DESCRIPTION OF THE TASK:
Extract each line below that contains the string "transparent" and copy those lines in full.

EXERCISE INPUT:
================================

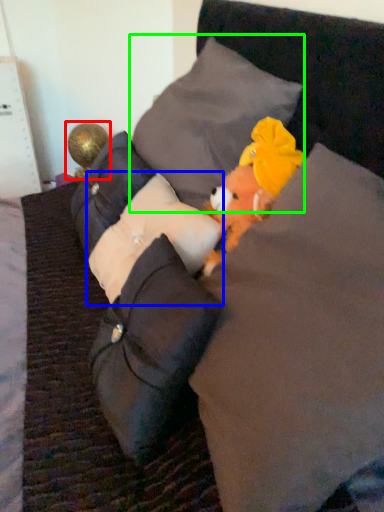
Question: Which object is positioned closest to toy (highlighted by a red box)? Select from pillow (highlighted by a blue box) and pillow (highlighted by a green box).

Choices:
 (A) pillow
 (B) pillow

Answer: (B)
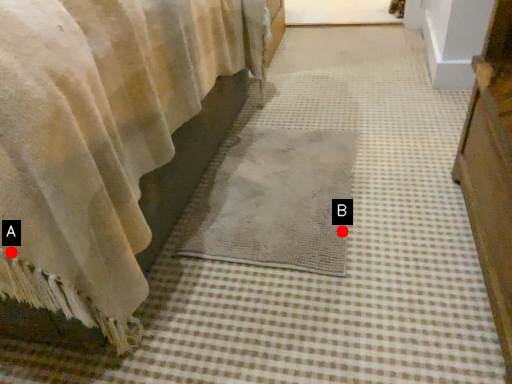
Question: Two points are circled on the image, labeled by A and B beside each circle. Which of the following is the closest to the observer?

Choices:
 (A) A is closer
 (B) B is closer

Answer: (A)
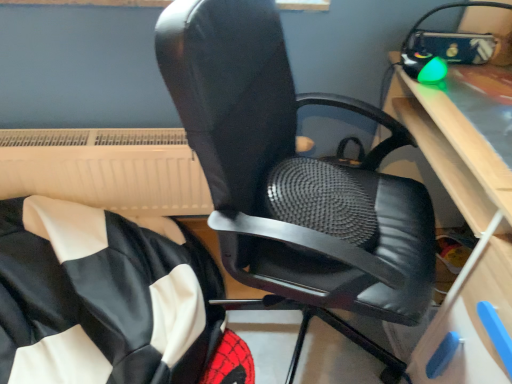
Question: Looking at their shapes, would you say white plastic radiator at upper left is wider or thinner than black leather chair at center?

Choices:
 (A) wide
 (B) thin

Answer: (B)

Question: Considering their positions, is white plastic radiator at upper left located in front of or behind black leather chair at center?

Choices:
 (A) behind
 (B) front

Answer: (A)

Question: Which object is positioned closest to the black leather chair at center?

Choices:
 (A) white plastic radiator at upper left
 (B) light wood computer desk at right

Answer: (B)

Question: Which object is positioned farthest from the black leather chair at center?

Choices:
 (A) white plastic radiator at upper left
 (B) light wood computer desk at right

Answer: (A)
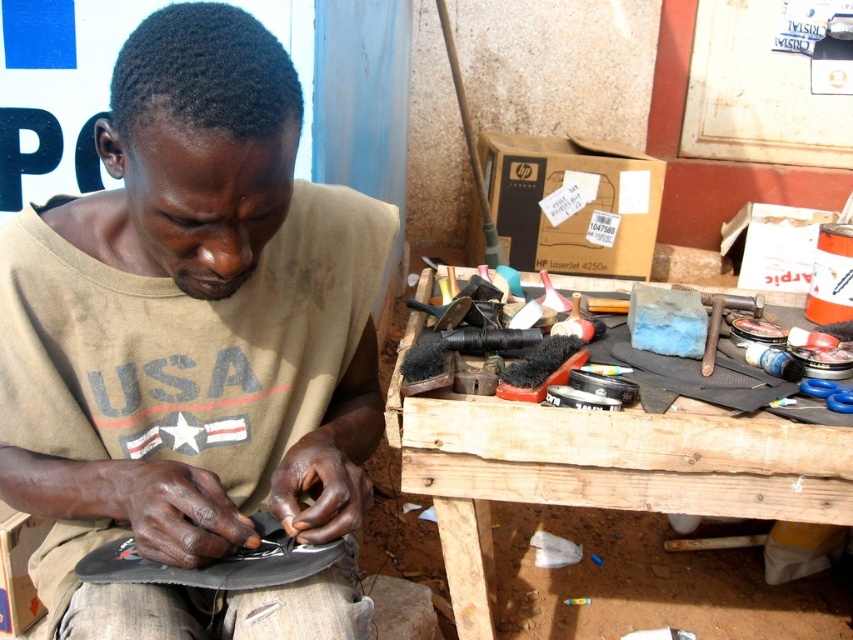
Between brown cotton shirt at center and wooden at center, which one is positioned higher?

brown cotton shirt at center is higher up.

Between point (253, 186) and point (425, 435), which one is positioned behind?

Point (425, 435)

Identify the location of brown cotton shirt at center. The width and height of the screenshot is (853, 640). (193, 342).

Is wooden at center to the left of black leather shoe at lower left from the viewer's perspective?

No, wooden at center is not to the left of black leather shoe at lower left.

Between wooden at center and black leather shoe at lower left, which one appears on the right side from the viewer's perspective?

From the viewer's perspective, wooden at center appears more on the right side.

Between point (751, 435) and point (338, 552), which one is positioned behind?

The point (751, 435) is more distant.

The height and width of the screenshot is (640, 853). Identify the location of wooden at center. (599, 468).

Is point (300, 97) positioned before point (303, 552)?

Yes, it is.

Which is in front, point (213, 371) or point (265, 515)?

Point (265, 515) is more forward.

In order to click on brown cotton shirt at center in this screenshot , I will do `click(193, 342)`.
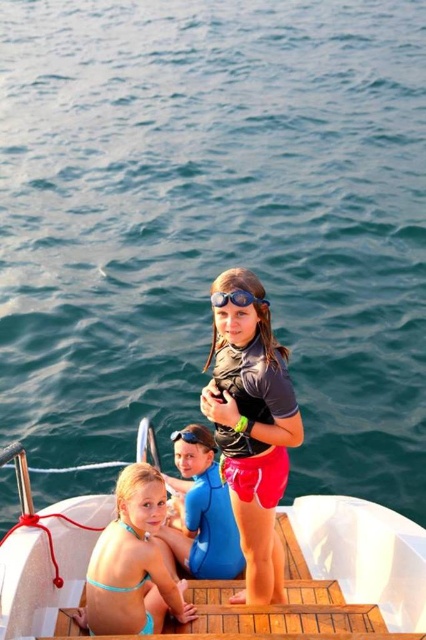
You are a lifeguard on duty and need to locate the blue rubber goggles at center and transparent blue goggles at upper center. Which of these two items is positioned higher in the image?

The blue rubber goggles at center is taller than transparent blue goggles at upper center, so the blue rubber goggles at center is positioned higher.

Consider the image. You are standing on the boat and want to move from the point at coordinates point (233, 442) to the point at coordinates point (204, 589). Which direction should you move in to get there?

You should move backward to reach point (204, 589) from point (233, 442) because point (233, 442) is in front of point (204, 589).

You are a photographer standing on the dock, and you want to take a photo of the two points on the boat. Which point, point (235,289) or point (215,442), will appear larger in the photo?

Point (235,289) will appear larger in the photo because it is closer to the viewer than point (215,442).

================================

THE SOLUTION:
You are a lifeguard on duty and need to locate the blue rubber goggles at center and transparent blue goggles at upper center. Which of these two items is positioned higher in the image?
The blue rubber goggles at center is taller than transparent blue goggles at upper center, so the blue rubber goggles at center is positioned higher.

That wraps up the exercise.